Exercise brief: When you repeat the entries below, please keep them exact and leave out the pictures.
==== Data ====
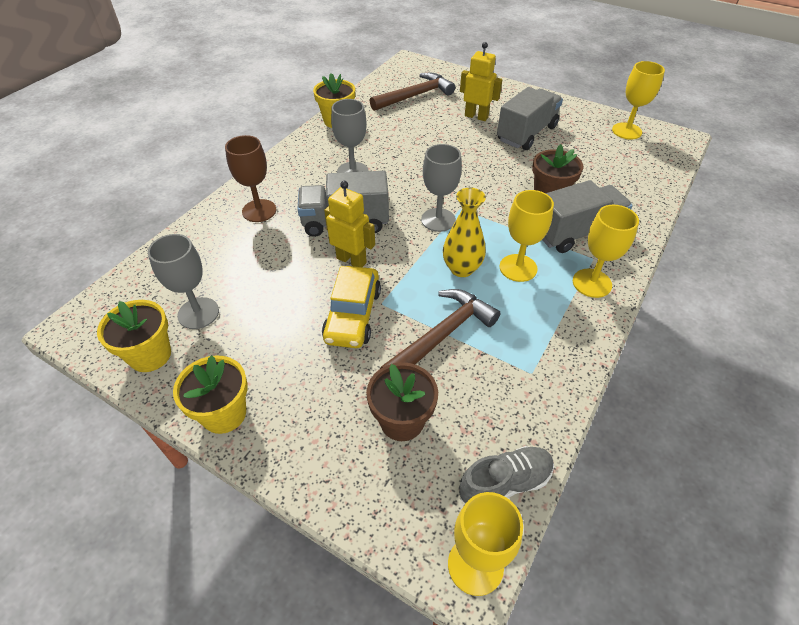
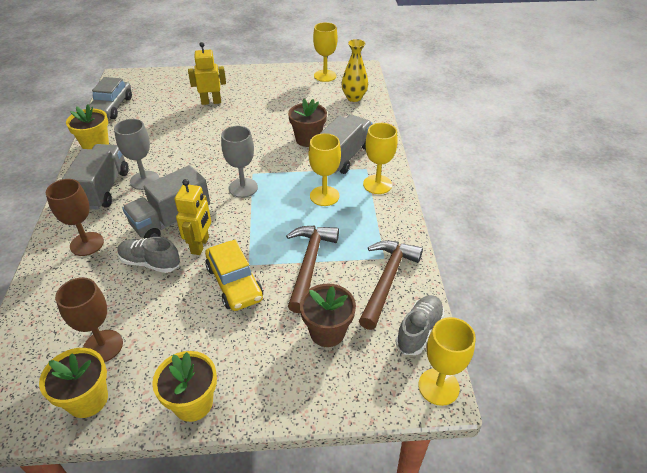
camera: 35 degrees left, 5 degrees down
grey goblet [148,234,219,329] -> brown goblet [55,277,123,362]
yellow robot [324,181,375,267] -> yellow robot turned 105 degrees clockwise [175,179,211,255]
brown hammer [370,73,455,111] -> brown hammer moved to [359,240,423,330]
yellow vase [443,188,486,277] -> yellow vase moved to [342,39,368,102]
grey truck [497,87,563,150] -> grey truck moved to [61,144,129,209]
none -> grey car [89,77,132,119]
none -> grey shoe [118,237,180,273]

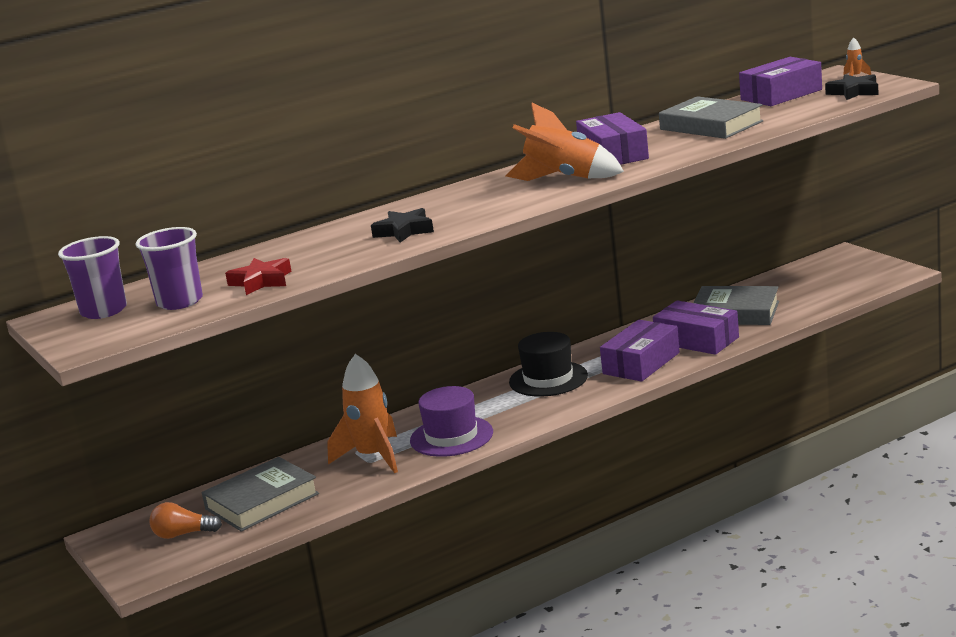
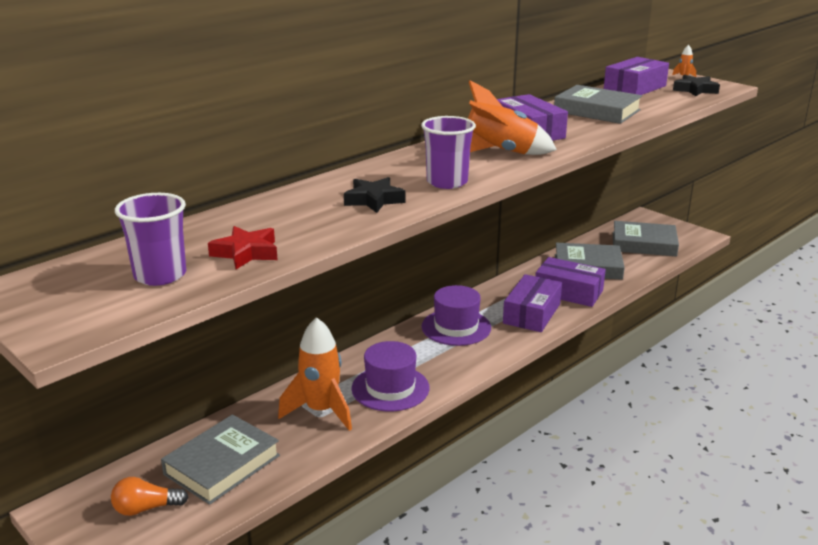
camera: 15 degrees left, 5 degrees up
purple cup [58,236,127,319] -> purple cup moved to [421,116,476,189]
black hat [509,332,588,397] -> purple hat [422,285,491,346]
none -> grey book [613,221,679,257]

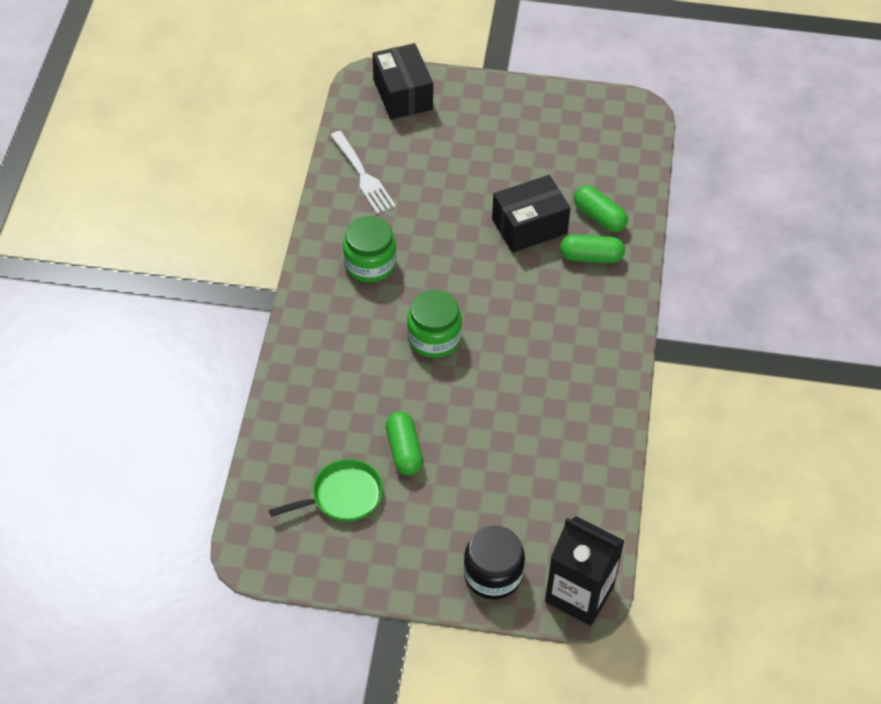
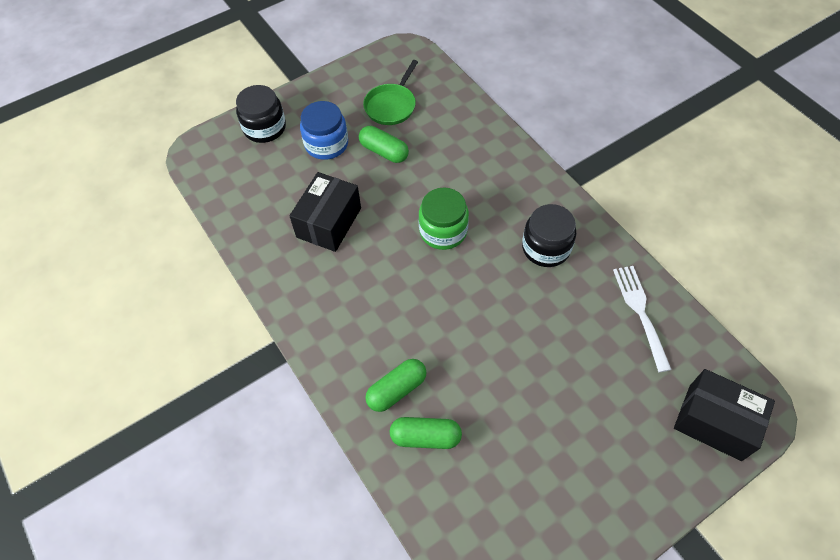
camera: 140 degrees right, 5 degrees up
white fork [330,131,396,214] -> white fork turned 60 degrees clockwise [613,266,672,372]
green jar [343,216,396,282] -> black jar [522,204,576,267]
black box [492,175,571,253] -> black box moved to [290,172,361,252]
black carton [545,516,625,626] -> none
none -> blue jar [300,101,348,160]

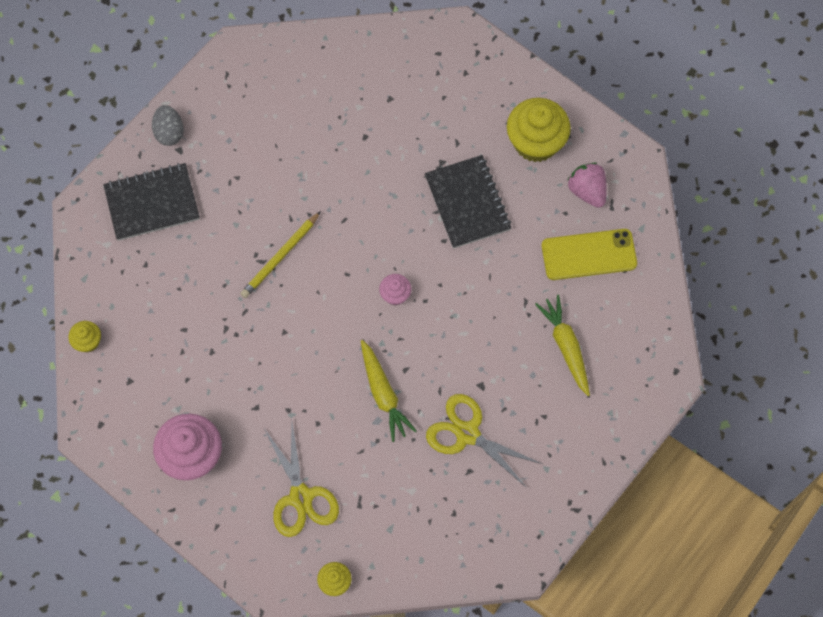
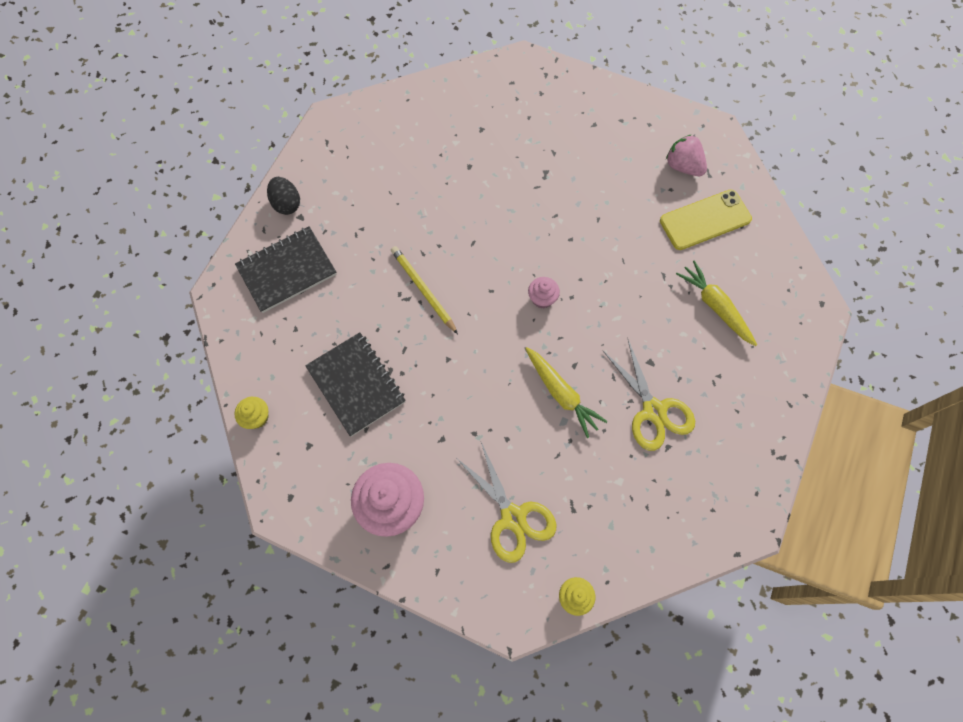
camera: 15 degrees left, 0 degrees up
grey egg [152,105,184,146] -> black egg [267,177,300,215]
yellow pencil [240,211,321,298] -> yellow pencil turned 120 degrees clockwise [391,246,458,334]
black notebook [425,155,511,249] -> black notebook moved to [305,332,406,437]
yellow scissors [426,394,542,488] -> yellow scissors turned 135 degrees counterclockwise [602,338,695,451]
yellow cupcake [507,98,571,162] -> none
====
Answer section:
camera: 35 degrees left, 5 degrees down
grey goblet [148,234,219,329] -> brown goblet [55,277,123,362]
yellow robot [324,181,375,267] -> yellow robot turned 105 degrees clockwise [175,179,211,255]
brown hammer [370,73,455,111] -> brown hammer moved to [359,240,423,330]
yellow vase [443,188,486,277] -> yellow vase moved to [342,39,368,102]
grey truck [497,87,563,150] -> grey truck moved to [61,144,129,209]
none -> grey car [89,77,132,119]
none -> grey shoe [118,237,180,273]

camera: 15 degrees left, 5 degrees up
purple cup [58,236,127,319] -> purple cup moved to [421,116,476,189]
black hat [509,332,588,397] -> purple hat [422,285,491,346]
none -> grey book [613,221,679,257]

camera: 140 degrees right, 5 degrees up
white fork [330,131,396,214] -> white fork turned 60 degrees clockwise [613,266,672,372]
green jar [343,216,396,282] -> black jar [522,204,576,267]
black box [492,175,571,253] -> black box moved to [290,172,361,252]
black carton [545,516,625,626] -> none
none -> blue jar [300,101,348,160]

camera: 15 degrees left, 0 degrees up
grey egg [152,105,184,146] -> black egg [267,177,300,215]
yellow pencil [240,211,321,298] -> yellow pencil turned 120 degrees clockwise [391,246,458,334]
black notebook [425,155,511,249] -> black notebook moved to [305,332,406,437]
yellow scissors [426,394,542,488] -> yellow scissors turned 135 degrees counterclockwise [602,338,695,451]
yellow cupcake [507,98,571,162] -> none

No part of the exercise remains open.